* **WHAT NEEDS TO BE DONE**:
Print this span of the material below exactly: the line with "BLUE PHONE, relocated", the line with "ebony_tall_vase <719 352>", and every line between them, but nothing else.

Start of AVAILABLE DATA

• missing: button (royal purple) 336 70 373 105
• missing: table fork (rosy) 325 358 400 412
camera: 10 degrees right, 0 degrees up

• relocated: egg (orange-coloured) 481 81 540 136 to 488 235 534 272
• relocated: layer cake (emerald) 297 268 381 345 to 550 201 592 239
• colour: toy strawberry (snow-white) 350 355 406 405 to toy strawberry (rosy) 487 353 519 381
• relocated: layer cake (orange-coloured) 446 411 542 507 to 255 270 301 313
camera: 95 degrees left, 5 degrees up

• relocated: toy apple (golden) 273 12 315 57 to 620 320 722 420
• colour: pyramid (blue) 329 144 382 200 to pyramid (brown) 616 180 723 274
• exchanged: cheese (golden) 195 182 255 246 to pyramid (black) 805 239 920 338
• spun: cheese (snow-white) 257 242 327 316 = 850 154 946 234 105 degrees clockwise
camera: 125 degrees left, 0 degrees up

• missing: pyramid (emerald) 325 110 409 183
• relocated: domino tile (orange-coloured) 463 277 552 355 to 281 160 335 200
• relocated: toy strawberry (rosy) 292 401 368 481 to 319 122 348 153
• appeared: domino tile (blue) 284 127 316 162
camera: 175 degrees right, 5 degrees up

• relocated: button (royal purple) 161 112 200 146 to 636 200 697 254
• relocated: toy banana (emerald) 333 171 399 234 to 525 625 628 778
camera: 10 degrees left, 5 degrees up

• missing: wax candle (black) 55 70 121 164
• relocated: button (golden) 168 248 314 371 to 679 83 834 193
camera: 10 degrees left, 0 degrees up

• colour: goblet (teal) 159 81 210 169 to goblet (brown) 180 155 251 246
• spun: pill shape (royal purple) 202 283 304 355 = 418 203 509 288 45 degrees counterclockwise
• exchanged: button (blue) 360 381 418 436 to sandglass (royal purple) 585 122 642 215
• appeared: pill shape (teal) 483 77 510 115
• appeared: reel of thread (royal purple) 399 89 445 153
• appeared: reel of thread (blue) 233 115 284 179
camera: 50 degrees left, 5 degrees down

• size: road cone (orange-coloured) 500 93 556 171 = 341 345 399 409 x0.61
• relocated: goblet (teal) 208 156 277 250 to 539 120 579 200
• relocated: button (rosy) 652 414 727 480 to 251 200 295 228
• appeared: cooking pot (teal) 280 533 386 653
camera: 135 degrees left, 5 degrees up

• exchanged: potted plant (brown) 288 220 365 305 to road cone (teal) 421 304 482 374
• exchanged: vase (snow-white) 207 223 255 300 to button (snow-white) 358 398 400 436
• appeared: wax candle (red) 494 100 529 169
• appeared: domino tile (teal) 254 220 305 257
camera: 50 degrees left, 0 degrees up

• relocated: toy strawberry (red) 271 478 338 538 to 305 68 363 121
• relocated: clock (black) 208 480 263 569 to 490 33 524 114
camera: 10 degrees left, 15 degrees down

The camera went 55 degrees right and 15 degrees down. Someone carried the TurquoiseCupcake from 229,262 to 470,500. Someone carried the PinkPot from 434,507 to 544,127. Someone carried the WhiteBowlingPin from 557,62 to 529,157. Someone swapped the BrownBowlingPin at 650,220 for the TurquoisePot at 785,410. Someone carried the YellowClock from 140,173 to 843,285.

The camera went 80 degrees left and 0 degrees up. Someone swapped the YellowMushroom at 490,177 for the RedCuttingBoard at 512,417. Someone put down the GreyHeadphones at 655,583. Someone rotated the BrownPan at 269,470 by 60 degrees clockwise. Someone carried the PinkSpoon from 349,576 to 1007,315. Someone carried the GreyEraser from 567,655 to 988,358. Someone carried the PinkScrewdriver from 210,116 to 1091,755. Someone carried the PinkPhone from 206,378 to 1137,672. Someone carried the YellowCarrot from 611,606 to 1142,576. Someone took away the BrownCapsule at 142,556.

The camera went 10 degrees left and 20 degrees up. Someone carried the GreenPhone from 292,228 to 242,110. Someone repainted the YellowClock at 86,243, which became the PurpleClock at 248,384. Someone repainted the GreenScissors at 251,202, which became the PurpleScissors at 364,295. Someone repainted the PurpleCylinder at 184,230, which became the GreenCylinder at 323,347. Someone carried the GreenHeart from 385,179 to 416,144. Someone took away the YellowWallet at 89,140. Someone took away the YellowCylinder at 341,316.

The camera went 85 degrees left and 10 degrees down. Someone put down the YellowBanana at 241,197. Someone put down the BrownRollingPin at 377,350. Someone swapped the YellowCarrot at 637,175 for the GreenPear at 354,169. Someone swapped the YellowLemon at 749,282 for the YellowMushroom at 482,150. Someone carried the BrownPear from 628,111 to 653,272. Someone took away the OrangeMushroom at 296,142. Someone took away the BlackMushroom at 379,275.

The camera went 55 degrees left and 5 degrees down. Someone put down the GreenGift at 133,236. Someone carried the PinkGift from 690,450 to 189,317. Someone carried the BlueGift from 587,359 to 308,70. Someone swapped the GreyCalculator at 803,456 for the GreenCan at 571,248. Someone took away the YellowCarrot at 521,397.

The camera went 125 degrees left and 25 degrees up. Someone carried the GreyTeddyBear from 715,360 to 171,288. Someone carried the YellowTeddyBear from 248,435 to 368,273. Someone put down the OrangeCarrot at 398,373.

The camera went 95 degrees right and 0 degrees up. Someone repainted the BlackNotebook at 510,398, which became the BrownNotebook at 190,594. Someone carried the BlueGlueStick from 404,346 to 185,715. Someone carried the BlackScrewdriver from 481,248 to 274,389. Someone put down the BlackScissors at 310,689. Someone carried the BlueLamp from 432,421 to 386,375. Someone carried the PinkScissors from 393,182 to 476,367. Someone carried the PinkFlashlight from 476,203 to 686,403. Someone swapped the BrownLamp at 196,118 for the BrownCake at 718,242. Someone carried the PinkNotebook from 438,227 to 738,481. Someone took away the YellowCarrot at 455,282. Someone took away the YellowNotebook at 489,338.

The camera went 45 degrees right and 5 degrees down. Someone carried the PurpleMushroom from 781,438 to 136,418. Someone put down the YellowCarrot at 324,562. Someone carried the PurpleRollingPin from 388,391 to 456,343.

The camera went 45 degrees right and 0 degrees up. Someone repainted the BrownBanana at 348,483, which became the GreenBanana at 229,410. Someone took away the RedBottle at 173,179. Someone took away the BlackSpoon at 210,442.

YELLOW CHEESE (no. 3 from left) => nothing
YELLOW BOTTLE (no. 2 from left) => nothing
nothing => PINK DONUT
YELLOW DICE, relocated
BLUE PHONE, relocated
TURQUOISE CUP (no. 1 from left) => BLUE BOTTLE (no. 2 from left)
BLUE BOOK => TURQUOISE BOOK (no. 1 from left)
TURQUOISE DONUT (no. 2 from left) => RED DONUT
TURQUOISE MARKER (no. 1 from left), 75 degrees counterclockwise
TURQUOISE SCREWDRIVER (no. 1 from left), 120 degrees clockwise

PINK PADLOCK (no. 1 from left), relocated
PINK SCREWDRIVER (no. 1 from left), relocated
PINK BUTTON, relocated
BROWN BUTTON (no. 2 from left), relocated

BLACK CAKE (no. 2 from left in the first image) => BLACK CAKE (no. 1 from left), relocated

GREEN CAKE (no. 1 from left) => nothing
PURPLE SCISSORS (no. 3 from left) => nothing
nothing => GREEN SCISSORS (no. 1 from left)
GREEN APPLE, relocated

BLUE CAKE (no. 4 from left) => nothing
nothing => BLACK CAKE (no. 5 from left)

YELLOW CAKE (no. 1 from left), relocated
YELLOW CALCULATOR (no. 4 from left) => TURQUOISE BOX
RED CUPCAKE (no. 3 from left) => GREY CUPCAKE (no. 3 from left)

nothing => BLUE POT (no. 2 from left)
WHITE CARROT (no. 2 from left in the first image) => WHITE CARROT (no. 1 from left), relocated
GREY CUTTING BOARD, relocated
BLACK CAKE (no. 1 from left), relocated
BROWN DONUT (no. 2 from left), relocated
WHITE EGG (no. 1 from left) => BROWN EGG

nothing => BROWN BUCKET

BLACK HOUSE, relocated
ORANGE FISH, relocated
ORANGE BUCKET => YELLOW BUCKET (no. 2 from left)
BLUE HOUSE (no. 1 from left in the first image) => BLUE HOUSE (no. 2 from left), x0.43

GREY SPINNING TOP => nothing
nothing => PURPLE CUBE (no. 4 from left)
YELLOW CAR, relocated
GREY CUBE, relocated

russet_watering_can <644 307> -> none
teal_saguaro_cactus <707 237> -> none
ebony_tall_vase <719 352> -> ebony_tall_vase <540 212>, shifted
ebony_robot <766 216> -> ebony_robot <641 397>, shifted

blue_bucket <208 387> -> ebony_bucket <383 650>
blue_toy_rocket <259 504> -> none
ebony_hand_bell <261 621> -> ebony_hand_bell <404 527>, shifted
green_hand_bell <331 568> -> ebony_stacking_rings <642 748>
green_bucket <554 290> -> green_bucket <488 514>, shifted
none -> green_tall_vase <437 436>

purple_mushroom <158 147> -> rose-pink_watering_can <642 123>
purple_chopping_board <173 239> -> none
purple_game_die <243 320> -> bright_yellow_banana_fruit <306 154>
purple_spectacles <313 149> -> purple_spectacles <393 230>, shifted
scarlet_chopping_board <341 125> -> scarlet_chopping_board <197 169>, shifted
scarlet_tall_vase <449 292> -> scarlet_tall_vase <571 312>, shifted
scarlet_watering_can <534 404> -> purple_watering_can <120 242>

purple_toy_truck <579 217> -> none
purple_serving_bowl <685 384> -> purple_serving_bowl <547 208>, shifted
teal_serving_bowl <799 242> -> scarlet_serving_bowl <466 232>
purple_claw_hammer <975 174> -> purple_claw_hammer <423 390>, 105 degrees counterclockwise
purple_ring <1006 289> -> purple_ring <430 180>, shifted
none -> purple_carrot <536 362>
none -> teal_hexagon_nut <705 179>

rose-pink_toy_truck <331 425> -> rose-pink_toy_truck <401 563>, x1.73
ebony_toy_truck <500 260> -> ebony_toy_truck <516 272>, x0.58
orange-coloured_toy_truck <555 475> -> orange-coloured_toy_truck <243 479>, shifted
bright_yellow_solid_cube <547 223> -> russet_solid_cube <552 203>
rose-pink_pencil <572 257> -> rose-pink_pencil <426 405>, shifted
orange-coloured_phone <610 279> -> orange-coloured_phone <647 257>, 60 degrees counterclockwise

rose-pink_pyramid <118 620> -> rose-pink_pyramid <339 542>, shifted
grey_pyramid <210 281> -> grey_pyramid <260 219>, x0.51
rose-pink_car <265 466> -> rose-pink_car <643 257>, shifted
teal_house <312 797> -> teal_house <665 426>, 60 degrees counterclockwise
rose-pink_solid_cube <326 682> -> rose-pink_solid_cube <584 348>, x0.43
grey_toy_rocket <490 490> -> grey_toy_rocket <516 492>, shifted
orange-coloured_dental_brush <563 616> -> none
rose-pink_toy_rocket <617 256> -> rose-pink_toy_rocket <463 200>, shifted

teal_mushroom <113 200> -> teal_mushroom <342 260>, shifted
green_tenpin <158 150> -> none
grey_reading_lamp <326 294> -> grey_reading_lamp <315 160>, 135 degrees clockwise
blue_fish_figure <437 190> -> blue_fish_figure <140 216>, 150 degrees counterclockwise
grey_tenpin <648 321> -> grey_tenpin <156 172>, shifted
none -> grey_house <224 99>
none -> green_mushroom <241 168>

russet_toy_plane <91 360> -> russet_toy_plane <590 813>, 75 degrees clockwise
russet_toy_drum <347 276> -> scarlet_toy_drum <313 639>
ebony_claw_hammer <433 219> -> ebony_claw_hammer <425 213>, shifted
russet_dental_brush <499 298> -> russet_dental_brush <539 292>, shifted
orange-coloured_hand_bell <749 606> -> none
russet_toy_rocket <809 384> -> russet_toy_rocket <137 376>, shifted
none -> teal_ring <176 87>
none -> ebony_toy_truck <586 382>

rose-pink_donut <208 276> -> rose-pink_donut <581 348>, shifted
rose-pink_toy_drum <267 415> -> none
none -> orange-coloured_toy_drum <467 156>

End of AVAILABLE DATA

* **EXPECTED OUTPUT**:
BLUE PHONE, relocated
TURQUOISE CUP (no. 1 from left) => BLUE BOTTLE (no. 2 from left)
BLUE BOOK => TURQUOISE BOOK (no. 1 from left)
TURQUOISE DONUT (no. 2 from left) => RED DONUT
TURQUOISE MARKER (no. 1 from left), 75 degrees counterclockwise
TURQUOISE SCREWDRIVER (no. 1 from left), 120 degrees clockwise

PINK PADLOCK (no. 1 from left), relocated
PINK SCREWDRIVER (no. 1 from left), relocated
PINK BUTTON, relocated
BROWN BUTTON (no. 2 from left), relocated

BLACK CAKE (no. 2 from left in the first image) => BLACK CAKE (no. 1 from left), relocated

GREEN CAKE (no. 1 from left) => nothing
PURPLE SCISSORS (no. 3 from left) => nothing
nothing => GREEN SCISSORS (no. 1 from left)
GREEN APPLE, relocated

BLUE CAKE (no. 4 from left) => nothing
nothing => BLACK CAKE (no. 5 from left)

YELLOW CAKE (no. 1 from left), relocated
YELLOW CALCULATOR (no. 4 from left) => TURQUOISE BOX
RED CUPCAKE (no. 3 from left) => GREY CUPCAKE (no. 3 from left)

nothing => BLUE POT (no. 2 from left)
WHITE CARROT (no. 2 from left in the first image) => WHITE CARROT (no. 1 from left), relocated
GREY CUTTING BOARD, relocated
BLACK CAKE (no. 1 from left), relocated
BROWN DONUT (no. 2 from left), relocated
WHITE EGG (no. 1 from left) => BROWN EGG

nothing => BROWN BUCKET

BLACK HOUSE, relocated
ORANGE FISH, relocated
ORANGE BUCKET => YELLOW BUCKET (no. 2 from left)
BLUE HOUSE (no. 1 from left in the first image) => BLUE HOUSE (no. 2 from left), x0.43

GREY SPINNING TOP => nothing
nothing => PURPLE CUBE (no. 4 from left)
YELLOW CAR, relocated
GREY CUBE, relocated

russet_watering_can <644 307> -> none
teal_saguaro_cactus <707 237> -> none
ebony_tall_vase <719 352> -> ebony_tall_vase <540 212>, shifted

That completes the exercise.